**Listed records**
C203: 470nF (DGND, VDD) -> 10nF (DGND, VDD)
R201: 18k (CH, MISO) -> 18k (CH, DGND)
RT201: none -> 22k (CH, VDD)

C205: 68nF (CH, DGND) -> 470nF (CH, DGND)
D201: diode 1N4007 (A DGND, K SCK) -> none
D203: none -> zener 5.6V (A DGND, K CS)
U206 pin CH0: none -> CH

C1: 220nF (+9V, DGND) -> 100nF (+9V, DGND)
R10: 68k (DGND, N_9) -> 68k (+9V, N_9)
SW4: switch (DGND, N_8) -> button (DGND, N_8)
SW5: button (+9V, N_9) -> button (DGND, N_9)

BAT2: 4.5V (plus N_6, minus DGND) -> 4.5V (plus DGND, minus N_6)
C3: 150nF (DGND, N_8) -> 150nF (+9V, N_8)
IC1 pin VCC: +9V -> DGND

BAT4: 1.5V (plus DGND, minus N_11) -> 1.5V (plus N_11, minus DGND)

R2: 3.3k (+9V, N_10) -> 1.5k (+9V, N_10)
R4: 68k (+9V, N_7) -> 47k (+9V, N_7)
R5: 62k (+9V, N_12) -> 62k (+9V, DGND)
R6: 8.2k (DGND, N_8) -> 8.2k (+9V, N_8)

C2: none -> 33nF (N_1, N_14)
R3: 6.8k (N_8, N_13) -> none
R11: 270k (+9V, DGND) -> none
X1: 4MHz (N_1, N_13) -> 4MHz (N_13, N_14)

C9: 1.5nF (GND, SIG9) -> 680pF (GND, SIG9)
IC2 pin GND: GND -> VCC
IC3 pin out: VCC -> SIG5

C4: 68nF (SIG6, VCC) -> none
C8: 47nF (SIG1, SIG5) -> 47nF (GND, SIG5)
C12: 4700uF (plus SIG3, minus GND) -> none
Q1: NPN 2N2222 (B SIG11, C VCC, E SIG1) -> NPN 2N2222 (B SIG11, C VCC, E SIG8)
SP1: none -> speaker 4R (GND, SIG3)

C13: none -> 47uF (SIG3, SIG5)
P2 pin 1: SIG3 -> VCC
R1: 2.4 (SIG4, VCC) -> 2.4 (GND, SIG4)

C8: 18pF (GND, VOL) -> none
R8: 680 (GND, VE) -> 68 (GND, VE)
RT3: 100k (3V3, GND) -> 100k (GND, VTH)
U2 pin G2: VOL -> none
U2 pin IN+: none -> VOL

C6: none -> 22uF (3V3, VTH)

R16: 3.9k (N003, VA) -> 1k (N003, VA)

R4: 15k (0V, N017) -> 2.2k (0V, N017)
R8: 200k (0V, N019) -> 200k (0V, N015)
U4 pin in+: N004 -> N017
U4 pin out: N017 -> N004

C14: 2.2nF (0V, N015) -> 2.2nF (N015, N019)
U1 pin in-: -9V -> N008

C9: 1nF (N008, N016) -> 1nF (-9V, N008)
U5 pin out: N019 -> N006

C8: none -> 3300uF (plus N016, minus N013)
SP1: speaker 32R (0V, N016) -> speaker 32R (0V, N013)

**Work to complete**
All lines from the one with "U5 pin out: N019 -> N006" through the final line above are to be quoted exactly; quote no other line.

**Solution for this task**
U5 pin out: N019 -> N006

C8: none -> 3300uF (plus N016, minus N013)
SP1: speaker 32R (0V, N016) -> speaker 32R (0V, N013)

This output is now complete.